TASK OBJECTIVE> Could you restate every entry word for word, leaving the pictures out?

Scene images with change listings
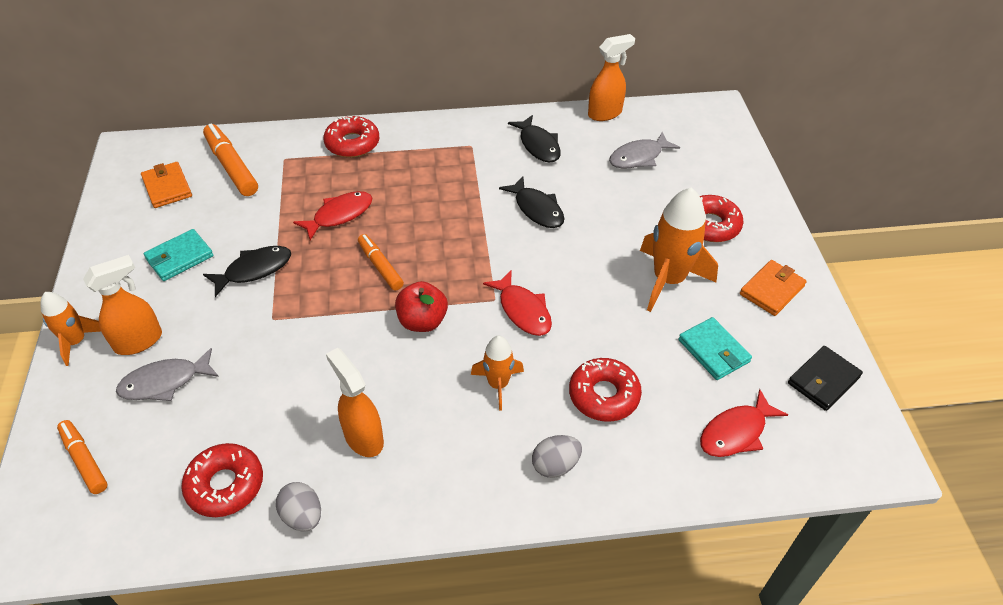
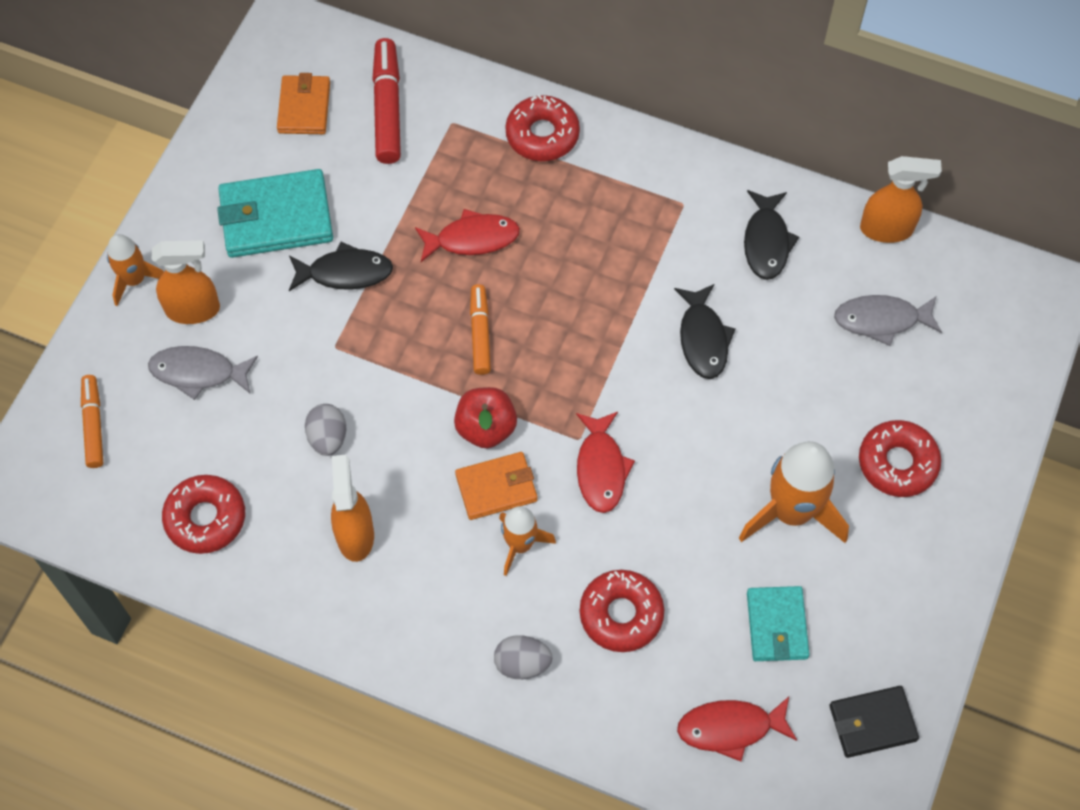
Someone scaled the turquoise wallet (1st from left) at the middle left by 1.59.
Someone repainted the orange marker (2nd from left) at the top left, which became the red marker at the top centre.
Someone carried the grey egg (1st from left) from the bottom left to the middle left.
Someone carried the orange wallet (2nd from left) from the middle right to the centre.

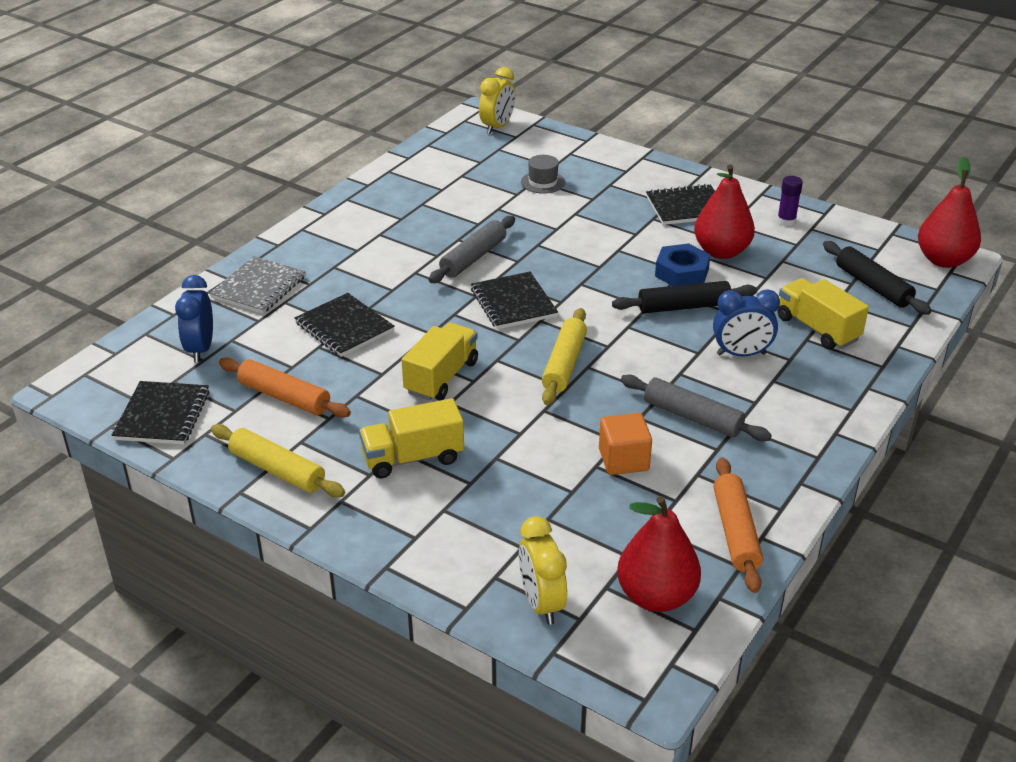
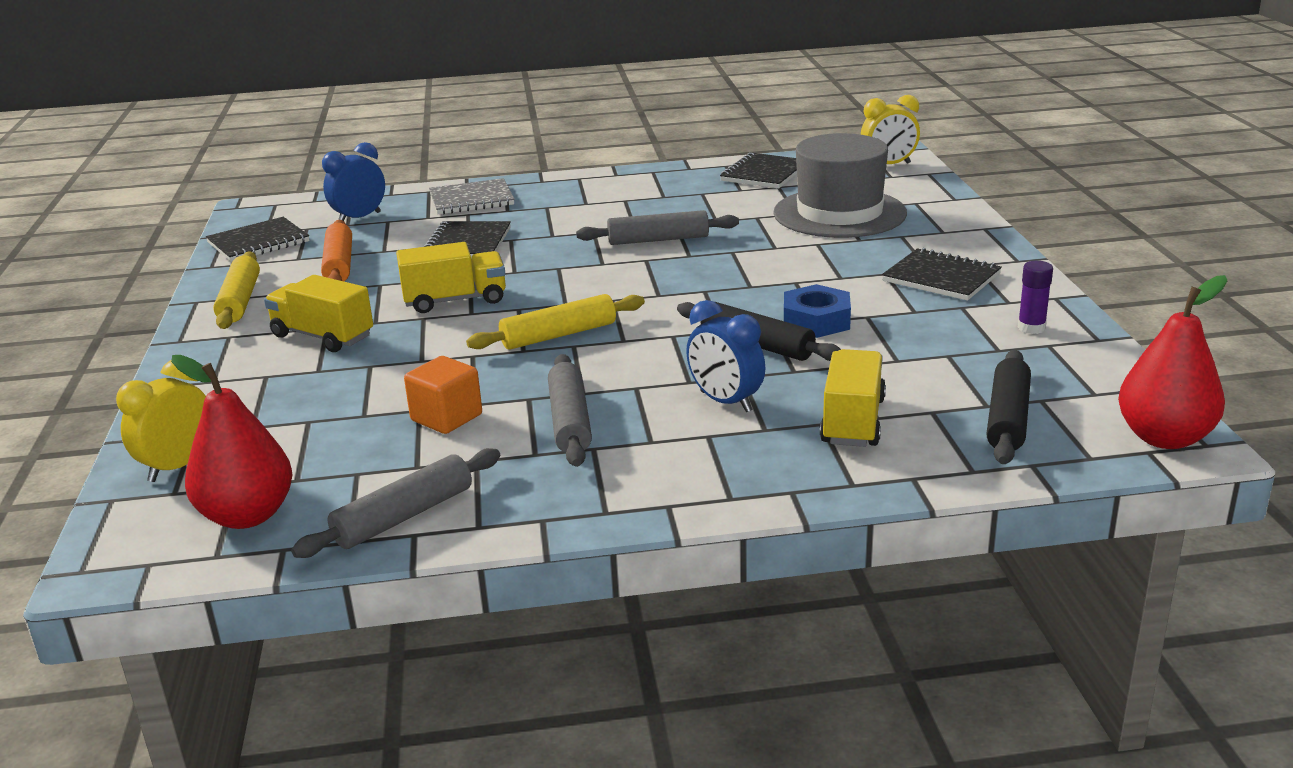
Someone carried the black notebook (3rd from left) from the centre to the top centre.
Someone scaled the grey hat at the top centre by 2.41.
Someone took away the red pear (2nd from left) at the top right.
Someone repainted the orange rolling pin (2nd from left) at the bottom right, which became the grey rolling pin (1st from left) at the middle left.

PROBLEM SOLUTION>
Someone scaled the turquoise wallet (1st from left) at the middle left by 1.59.
Someone repainted the orange marker (2nd from left) at the top left, which became the red marker at the top centre.
Someone carried the grey egg (1st from left) from the bottom left to the middle left.
Someone carried the orange wallet (2nd from left) from the middle right to the centre.

Someone carried the black notebook (3rd from left) from the centre to the top centre.
Someone scaled the grey hat at the top centre by 2.41.
Someone took away the red pear (2nd from left) at the top right.
Someone repainted the orange rolling pin (2nd from left) at the bottom right, which became the grey rolling pin (1st from left) at the middle left.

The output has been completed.